**** The input ****

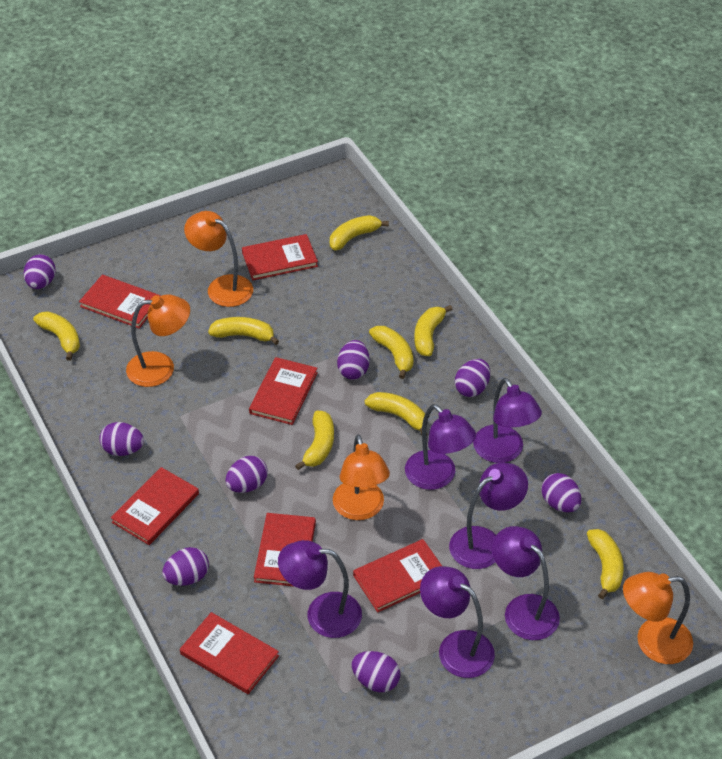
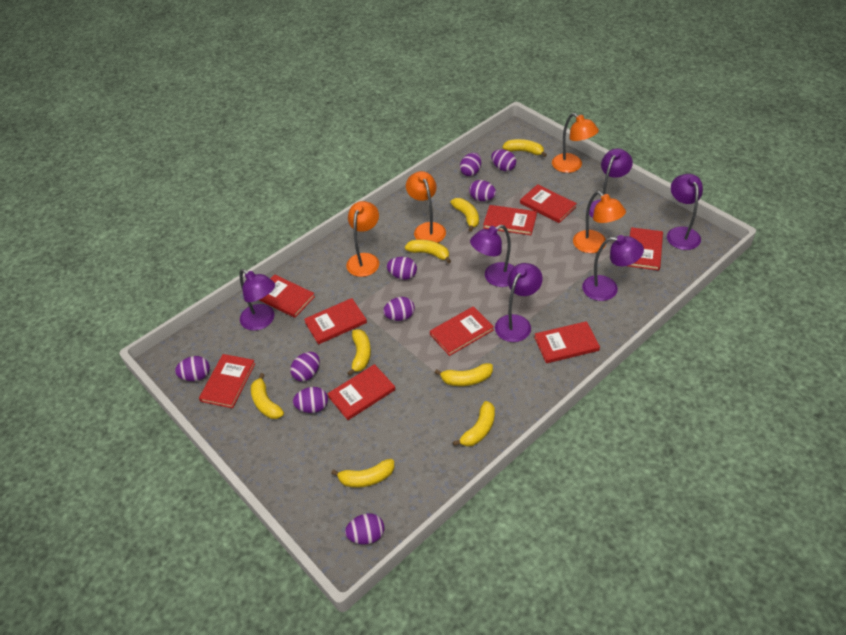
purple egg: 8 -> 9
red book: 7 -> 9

****
**** The input ****

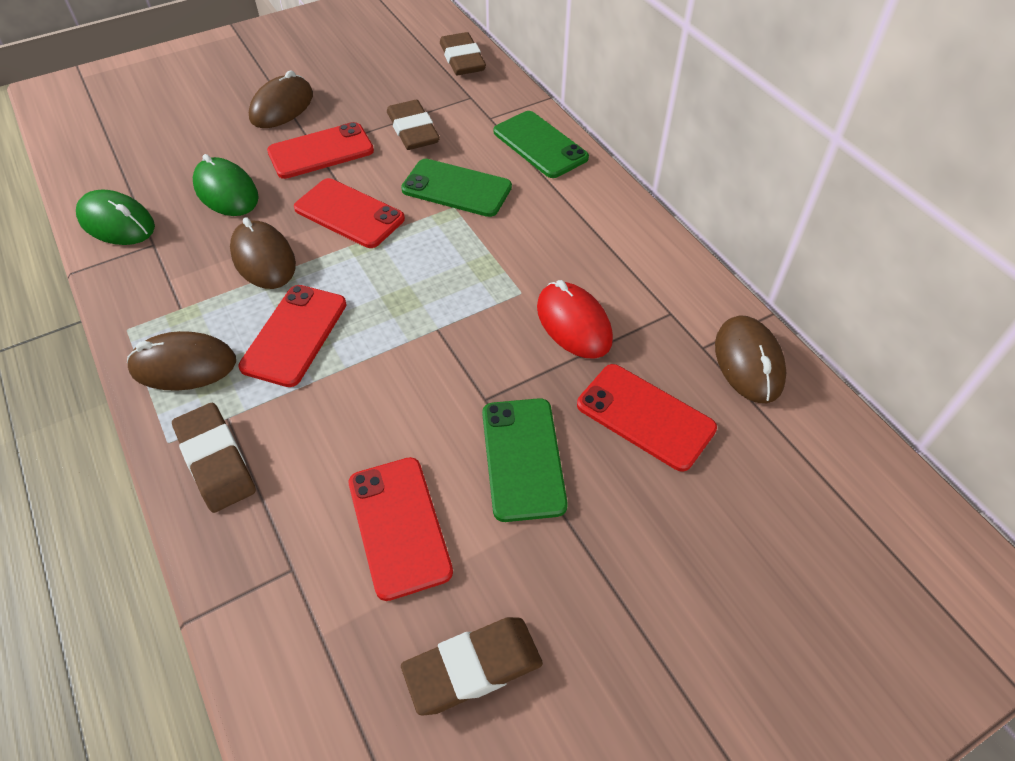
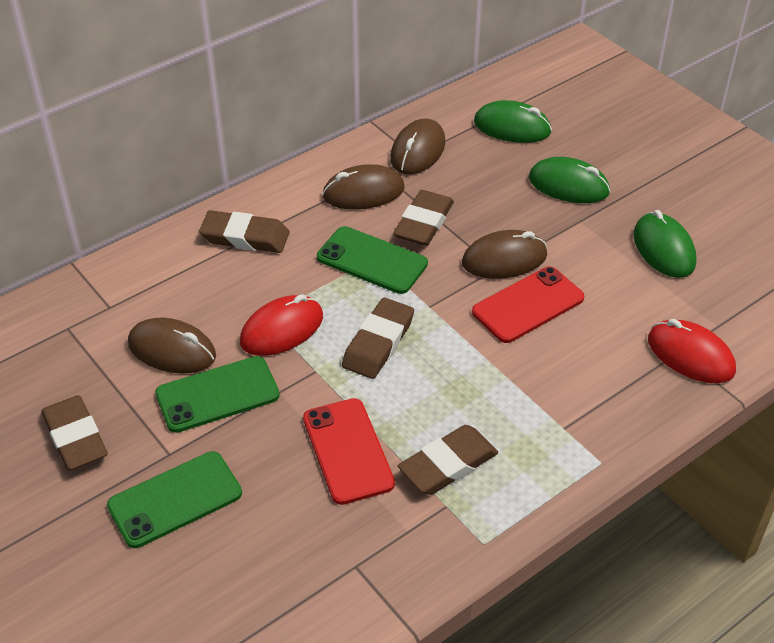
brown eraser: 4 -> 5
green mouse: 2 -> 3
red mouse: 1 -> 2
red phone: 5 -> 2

****
**** The input ****

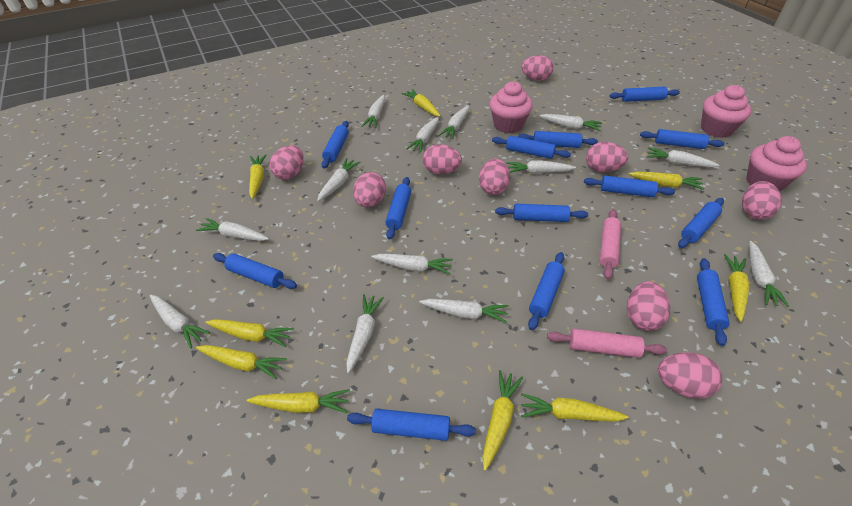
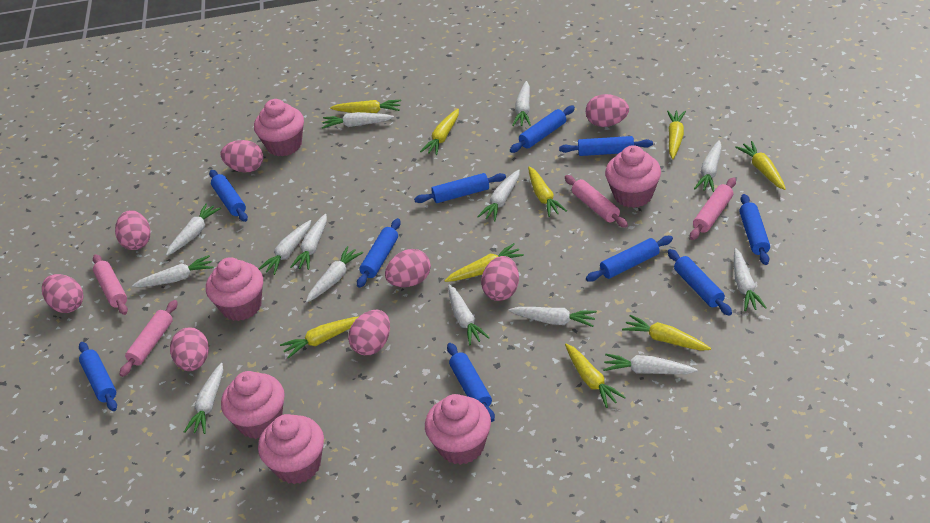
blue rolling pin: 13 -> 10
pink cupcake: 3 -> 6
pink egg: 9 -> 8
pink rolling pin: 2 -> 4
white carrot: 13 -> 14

****

* **Exercise brief**:
Report back each line in the material above that contains the string "rolling".

* **Final answer**:
blue rolling pin: 13 -> 10
pink rolling pin: 2 -> 4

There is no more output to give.